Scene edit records
Segment Open
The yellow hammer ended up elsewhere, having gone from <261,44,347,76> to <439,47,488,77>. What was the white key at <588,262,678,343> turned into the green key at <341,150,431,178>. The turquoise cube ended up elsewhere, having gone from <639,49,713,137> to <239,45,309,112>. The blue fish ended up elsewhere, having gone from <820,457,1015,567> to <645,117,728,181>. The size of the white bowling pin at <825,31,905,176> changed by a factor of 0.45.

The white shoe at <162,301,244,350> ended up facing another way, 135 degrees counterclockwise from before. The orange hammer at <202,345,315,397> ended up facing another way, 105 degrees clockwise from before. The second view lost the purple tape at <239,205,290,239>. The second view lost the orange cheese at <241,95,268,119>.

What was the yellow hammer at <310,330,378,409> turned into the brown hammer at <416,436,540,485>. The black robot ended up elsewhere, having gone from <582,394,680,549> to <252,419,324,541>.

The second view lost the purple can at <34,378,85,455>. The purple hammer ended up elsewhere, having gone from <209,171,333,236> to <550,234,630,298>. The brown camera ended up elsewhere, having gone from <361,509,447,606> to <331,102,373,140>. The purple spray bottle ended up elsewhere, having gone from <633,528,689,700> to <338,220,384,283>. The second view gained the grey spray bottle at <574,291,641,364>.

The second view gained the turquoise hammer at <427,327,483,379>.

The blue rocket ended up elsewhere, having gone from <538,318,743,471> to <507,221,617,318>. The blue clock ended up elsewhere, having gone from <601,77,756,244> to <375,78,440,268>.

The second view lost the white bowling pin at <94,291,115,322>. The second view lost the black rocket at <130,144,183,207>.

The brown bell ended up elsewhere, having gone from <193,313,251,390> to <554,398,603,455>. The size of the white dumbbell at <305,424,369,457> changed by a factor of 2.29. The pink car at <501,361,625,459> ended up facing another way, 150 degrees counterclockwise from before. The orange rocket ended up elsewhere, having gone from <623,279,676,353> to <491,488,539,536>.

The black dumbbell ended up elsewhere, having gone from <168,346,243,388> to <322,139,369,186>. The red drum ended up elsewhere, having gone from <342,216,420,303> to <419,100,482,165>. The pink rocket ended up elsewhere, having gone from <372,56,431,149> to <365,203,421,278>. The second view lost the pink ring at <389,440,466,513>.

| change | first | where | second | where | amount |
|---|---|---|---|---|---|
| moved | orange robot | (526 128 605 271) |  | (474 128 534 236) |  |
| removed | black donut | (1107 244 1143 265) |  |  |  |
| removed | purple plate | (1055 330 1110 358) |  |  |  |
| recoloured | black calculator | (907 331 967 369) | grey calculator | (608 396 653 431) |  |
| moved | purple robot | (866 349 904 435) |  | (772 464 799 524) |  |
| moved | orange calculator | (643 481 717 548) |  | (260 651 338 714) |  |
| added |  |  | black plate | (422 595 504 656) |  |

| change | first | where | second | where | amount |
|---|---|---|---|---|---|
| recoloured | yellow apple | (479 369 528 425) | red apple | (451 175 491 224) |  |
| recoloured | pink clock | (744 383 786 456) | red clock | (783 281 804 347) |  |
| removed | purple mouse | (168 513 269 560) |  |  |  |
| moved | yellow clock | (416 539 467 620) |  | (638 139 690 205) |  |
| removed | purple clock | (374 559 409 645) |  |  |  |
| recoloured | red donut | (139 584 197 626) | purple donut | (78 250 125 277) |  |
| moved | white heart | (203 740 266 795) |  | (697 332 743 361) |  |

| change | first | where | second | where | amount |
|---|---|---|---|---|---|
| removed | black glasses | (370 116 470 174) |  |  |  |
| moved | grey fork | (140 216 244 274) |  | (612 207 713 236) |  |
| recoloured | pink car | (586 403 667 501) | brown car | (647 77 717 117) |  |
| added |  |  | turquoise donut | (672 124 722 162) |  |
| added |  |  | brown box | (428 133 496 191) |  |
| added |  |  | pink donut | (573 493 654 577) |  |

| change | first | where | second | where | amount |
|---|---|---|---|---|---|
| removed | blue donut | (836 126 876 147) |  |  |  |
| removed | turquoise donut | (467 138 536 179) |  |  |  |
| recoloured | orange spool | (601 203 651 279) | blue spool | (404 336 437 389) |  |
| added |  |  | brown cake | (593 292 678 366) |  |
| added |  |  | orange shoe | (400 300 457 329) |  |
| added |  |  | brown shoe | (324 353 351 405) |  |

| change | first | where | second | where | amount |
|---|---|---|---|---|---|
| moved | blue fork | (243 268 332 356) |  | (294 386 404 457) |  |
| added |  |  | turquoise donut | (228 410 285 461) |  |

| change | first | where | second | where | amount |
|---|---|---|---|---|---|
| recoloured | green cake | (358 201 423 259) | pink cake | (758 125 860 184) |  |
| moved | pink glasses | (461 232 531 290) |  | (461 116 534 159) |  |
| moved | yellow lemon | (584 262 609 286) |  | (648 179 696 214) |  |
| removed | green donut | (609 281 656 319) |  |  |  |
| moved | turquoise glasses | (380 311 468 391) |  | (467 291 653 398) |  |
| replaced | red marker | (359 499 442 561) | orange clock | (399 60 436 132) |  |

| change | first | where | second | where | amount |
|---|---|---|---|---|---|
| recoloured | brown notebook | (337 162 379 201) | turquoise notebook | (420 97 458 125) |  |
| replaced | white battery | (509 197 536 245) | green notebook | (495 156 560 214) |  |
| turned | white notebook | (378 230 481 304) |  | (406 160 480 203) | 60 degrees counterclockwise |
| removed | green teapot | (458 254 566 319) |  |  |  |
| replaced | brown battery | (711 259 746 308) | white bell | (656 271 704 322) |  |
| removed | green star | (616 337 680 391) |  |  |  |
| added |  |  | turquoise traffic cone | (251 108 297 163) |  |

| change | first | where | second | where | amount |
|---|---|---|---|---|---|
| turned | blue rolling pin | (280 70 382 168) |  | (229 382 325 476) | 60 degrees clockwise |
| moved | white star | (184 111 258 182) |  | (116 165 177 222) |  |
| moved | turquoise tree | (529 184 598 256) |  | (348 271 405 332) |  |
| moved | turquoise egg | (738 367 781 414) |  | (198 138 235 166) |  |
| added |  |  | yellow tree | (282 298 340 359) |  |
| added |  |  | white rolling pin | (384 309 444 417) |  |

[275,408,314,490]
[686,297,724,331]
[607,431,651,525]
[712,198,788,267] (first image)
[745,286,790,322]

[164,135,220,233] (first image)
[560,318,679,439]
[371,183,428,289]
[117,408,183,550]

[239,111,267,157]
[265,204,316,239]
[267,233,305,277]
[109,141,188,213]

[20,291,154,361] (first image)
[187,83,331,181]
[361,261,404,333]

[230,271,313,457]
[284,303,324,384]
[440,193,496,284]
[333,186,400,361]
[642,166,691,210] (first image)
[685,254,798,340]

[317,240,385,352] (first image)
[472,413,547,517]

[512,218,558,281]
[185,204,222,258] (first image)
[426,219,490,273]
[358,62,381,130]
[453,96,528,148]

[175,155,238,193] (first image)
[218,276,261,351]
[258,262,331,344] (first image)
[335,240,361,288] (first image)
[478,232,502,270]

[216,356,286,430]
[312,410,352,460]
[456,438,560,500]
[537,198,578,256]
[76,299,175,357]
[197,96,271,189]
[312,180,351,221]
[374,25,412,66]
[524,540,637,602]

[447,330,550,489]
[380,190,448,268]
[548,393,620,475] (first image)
Segment Closed
#### [Task requirements]
The records must be given again in full, exactly as shown.

#### [Answer space]
The yellow hammer ended up elsewhere, having gone from <261,44,347,76> to <439,47,488,77>. What was the white key at <588,262,678,343> turned into the green key at <341,150,431,178>. The turquoise cube ended up elsewhere, having gone from <639,49,713,137> to <239,45,309,112>. The blue fish ended up elsewhere, having gone from <820,457,1015,567> to <645,117,728,181>. The size of the white bowling pin at <825,31,905,176> changed by a factor of 0.45.

The white shoe at <162,301,244,350> ended up facing another way, 135 degrees counterclockwise from before. The orange hammer at <202,345,315,397> ended up facing another way, 105 degrees clockwise from before. The second view lost the purple tape at <239,205,290,239>. The second view lost the orange cheese at <241,95,268,119>.

What was the yellow hammer at <310,330,378,409> turned into the brown hammer at <416,436,540,485>. The black robot ended up elsewhere, having gone from <582,394,680,549> to <252,419,324,541>.

The second view lost the purple can at <34,378,85,455>. The purple hammer ended up elsewhere, having gone from <209,171,333,236> to <550,234,630,298>. The brown camera ended up elsewhere, having gone from <361,509,447,606> to <331,102,373,140>. The purple spray bottle ended up elsewhere, having gone from <633,528,689,700> to <338,220,384,283>. The second view gained the grey spray bottle at <574,291,641,364>.

The second view gained the turquoise hammer at <427,327,483,379>.

The blue rocket ended up elsewhere, having gone from <538,318,743,471> to <507,221,617,318>. The blue clock ended up elsewhere, having gone from <601,77,756,244> to <375,78,440,268>.

The second view lost the white bowling pin at <94,291,115,322>. The second view lost the black rocket at <130,144,183,207>.

The brown bell ended up elsewhere, having gone from <193,313,251,390> to <554,398,603,455>. The size of the white dumbbell at <305,424,369,457> changed by a factor of 2.29. The pink car at <501,361,625,459> ended up facing another way, 150 degrees counterclockwise from before. The orange rocket ended up elsewhere, having gone from <623,279,676,353> to <491,488,539,536>.

The black dumbbell ended up elsewhere, having gone from <168,346,243,388> to <322,139,369,186>. The red drum ended up elsewhere, having gone from <342,216,420,303> to <419,100,482,165>. The pink rocket ended up elsewhere, having gone from <372,56,431,149> to <365,203,421,278>. The second view lost the pink ring at <389,440,466,513>.

| change | first | where | second | where | amount |
|---|---|---|---|---|---|
| moved | orange robot | (526 128 605 271) |  | (474 128 534 236) |  |
| removed | black donut | (1107 244 1143 265) |  |  |  |
| removed | purple plate | (1055 330 1110 358) |  |  |  |
| recoloured | black calculator | (907 331 967 369) | grey calculator | (608 396 653 431) |  |
| moved | purple robot | (866 349 904 435) |  | (772 464 799 524) |  |
| moved | orange calculator | (643 481 717 548) |  | (260 651 338 714) |  |
| added |  |  | black plate | (422 595 504 656) |  |

| change | first | where | second | where | amount |
|---|---|---|---|---|---|
| recoloured | yellow apple | (479 369 528 425) | red apple | (451 175 491 224) |  |
| recoloured | pink clock | (744 383 786 456) | red clock | (783 281 804 347) |  |
| removed | purple mouse | (168 513 269 560) |  |  |  |
| moved | yellow clock | (416 539 467 620) |  | (638 139 690 205) |  |
| removed | purple clock | (374 559 409 645) |  |  |  |
| recoloured | red donut | (139 584 197 626) | purple donut | (78 250 125 277) |  |
| moved | white heart | (203 740 266 795) |  | (697 332 743 361) |  |

| change | first | where | second | where | amount |
|---|---|---|---|---|---|
| removed | black glasses | (370 116 470 174) |  |  |  |
| moved | grey fork | (140 216 244 274) |  | (612 207 713 236) |  |
| recoloured | pink car | (586 403 667 501) | brown car | (647 77 717 117) |  |
| added |  |  | turquoise donut | (672 124 722 162) |  |
| added |  |  | brown box | (428 133 496 191) |  |
| added |  |  | pink donut | (573 493 654 577) |  |

| change | first | where | second | where | amount |
|---|---|---|---|---|---|
| removed | blue donut | (836 126 876 147) |  |  |  |
| removed | turquoise donut | (467 138 536 179) |  |  |  |
| recoloured | orange spool | (601 203 651 279) | blue spool | (404 336 437 389) |  |
| added |  |  | brown cake | (593 292 678 366) |  |
| added |  |  | orange shoe | (400 300 457 329) |  |
| added |  |  | brown shoe | (324 353 351 405) |  |

| change | first | where | second | where | amount |
|---|---|---|---|---|---|
| moved | blue fork | (243 268 332 356) |  | (294 386 404 457) |  |
| added |  |  | turquoise donut | (228 410 285 461) |  |

| change | first | where | second | where | amount |
|---|---|---|---|---|---|
| recoloured | green cake | (358 201 423 259) | pink cake | (758 125 860 184) |  |
| moved | pink glasses | (461 232 531 290) |  | (461 116 534 159) |  |
| moved | yellow lemon | (584 262 609 286) |  | (648 179 696 214) |  |
| removed | green donut | (609 281 656 319) |  |  |  |
| moved | turquoise glasses | (380 311 468 391) |  | (467 291 653 398) |  |
| replaced | red marker | (359 499 442 561) | orange clock | (399 60 436 132) |  |

| change | first | where | second | where | amount |
|---|---|---|---|---|---|
| recoloured | brown notebook | (337 162 379 201) | turquoise notebook | (420 97 458 125) |  |
| replaced | white battery | (509 197 536 245) | green notebook | (495 156 560 214) |  |
| turned | white notebook | (378 230 481 304) |  | (406 160 480 203) | 60 degrees counterclockwise |
| removed | green teapot | (458 254 566 319) |  |  |  |
| replaced | brown battery | (711 259 746 308) | white bell | (656 271 704 322) |  |
| removed | green star | (616 337 680 391) |  |  |  |
| added |  |  | turquoise traffic cone | (251 108 297 163) |  |

| change | first | where | second | where | amount |
|---|---|---|---|---|---|
| turned | blue rolling pin | (280 70 382 168) |  | (229 382 325 476) | 60 degrees clockwise |
| moved | white star | (184 111 258 182) |  | (116 165 177 222) |  |
| moved | turquoise tree | (529 184 598 256) |  | (348 271 405 332) |  |
| moved | turquoise egg | (738 367 781 414) |  | (198 138 235 166) |  |
| added |  |  | yellow tree | (282 298 340 359) |  |
| added |  |  | white rolling pin | (384 309 444 417) |  |

[275,408,314,490]
[686,297,724,331]
[607,431,651,525]
[712,198,788,267] (first image)
[745,286,790,322]

[164,135,220,233] (first image)
[560,318,679,439]
[371,183,428,289]
[117,408,183,550]

[239,111,267,157]
[265,204,316,239]
[267,233,305,277]
[109,141,188,213]

[20,291,154,361] (first image)
[187,83,331,181]
[361,261,404,333]

[230,271,313,457]
[284,303,324,384]
[440,193,496,284]
[333,186,400,361]
[642,166,691,210] (first image)
[685,254,798,340]

[317,240,385,352] (first image)
[472,413,547,517]

[512,218,558,281]
[185,204,222,258] (first image)
[426,219,490,273]
[358,62,381,130]
[453,96,528,148]

[175,155,238,193] (first image)
[218,276,261,351]
[258,262,331,344] (first image)
[335,240,361,288] (first image)
[478,232,502,270]

[216,356,286,430]
[312,410,352,460]
[456,438,560,500]
[537,198,578,256]
[76,299,175,357]
[197,96,271,189]
[312,180,351,221]
[374,25,412,66]
[524,540,637,602]

[447,330,550,489]
[380,190,448,268]
[548,393,620,475] (first image)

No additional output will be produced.